■ Dataset extract:
########

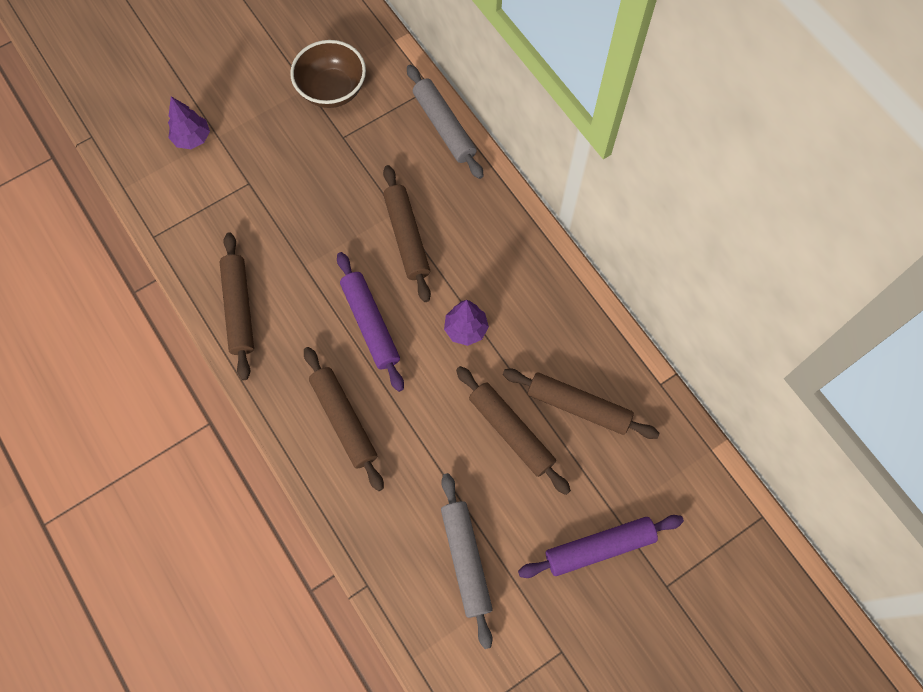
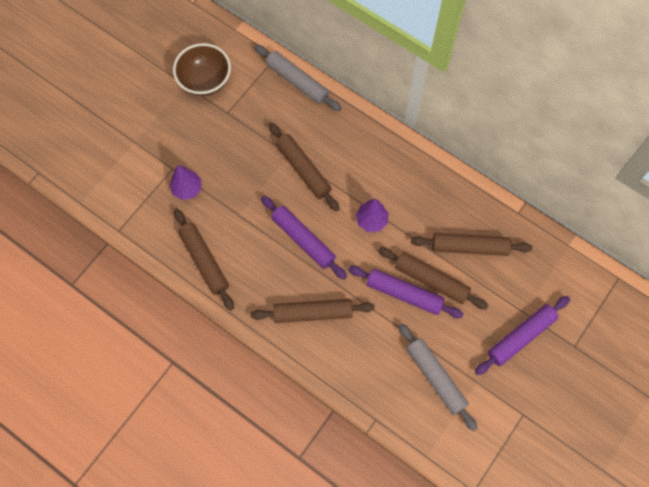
camera: 20 degrees left, 0 degrees up
(192, 138) = (116, 149): purple tree -> purple tree (187, 188)
(344, 420) = (312, 313): brown rolling pin -> brown rolling pin turned 45 degrees counterclockwise
(469, 437) = (404, 294): none -> purple rolling pin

########

■ Try it: Your answer must be the line containing "(344, 420) = (312, 313): brown" through the last line above, copied exactly, with nothing added.

■ Exercise answer:
(344, 420) = (312, 313): brown rolling pin -> brown rolling pin turned 45 degrees counterclockwise
(469, 437) = (404, 294): none -> purple rolling pin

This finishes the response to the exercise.